__TASK TO CARRY OUT__
Straight copy, no pictures: transcribe each entry as it stands.

————

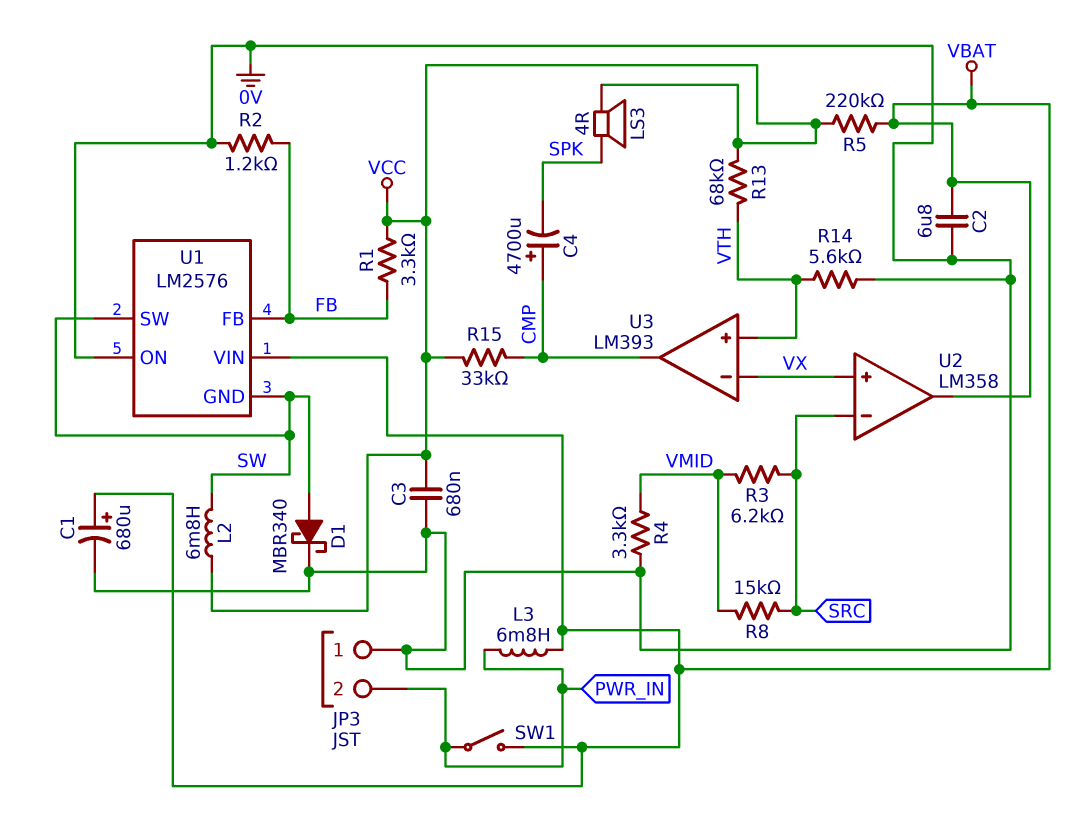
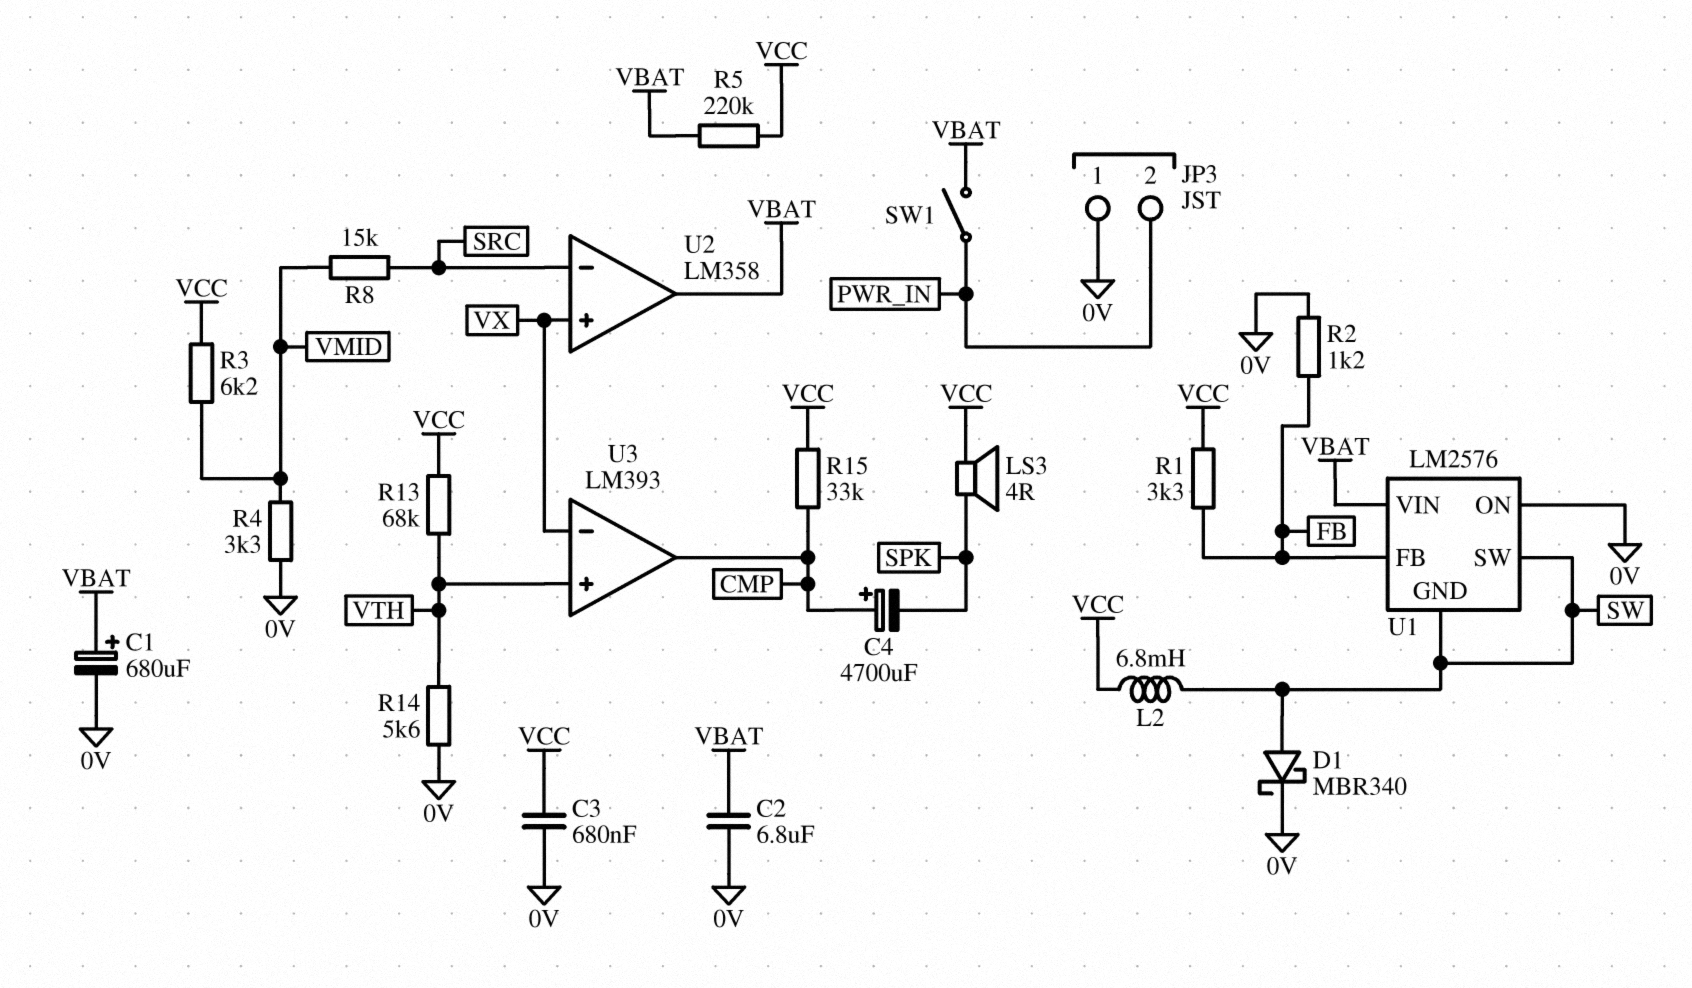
L3: 6.8mH (PWR_IN, VBAT) -> none
R3: 6.2k (SRC, VMID) -> 6.2k (VCC, VMID)

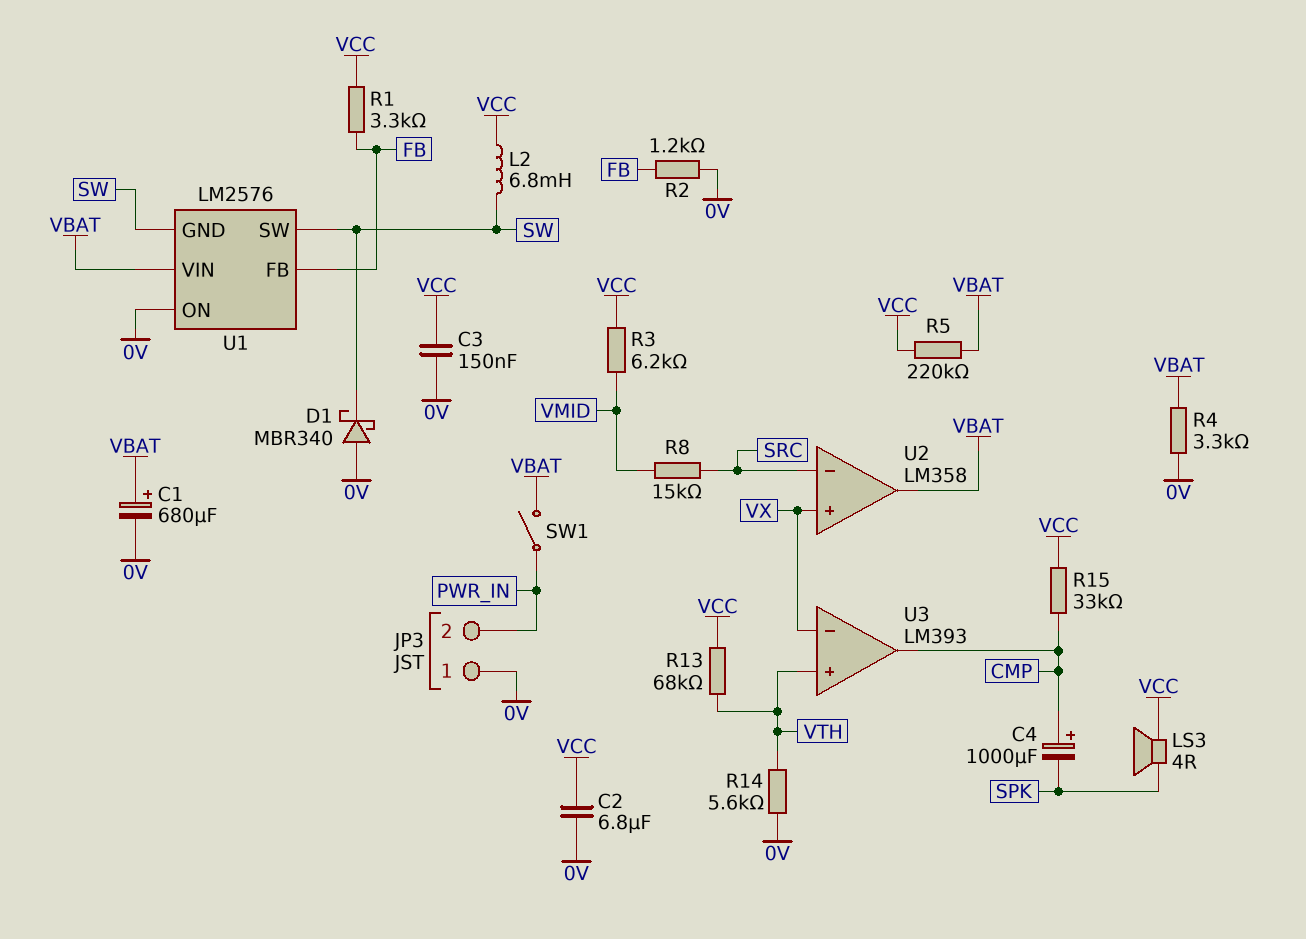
C2: 6.8uF (0V, VBAT) -> 6.8uF (0V, VCC)
C3: 680nF (0V, VCC) -> 150nF (0V, VCC)
C4: 4700uF (plus CMP, minus SPK) -> 1000uF (plus CMP, minus SPK)
D1: schottky MBR340 (A SW, K 0V) -> schottky MBR340 (A 0V, K SW)
R4: 3.3k (0V, VMID) -> 3.3k (0V, VBAT)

————

__RESULT FOR THIS EXERCISE__
L3: 6.8mH (PWR_IN, VBAT) -> none
R3: 6.2k (SRC, VMID) -> 6.2k (VCC, VMID)

C2: 6.8uF (0V, VBAT) -> 6.8uF (0V, VCC)
C3: 680nF (0V, VCC) -> 150nF (0V, VCC)
C4: 4700uF (plus CMP, minus SPK) -> 1000uF (plus CMP, minus SPK)
D1: schottky MBR340 (A SW, K 0V) -> schottky MBR340 (A 0V, K SW)
R4: 3.3k (0V, VMID) -> 3.3k (0V, VBAT)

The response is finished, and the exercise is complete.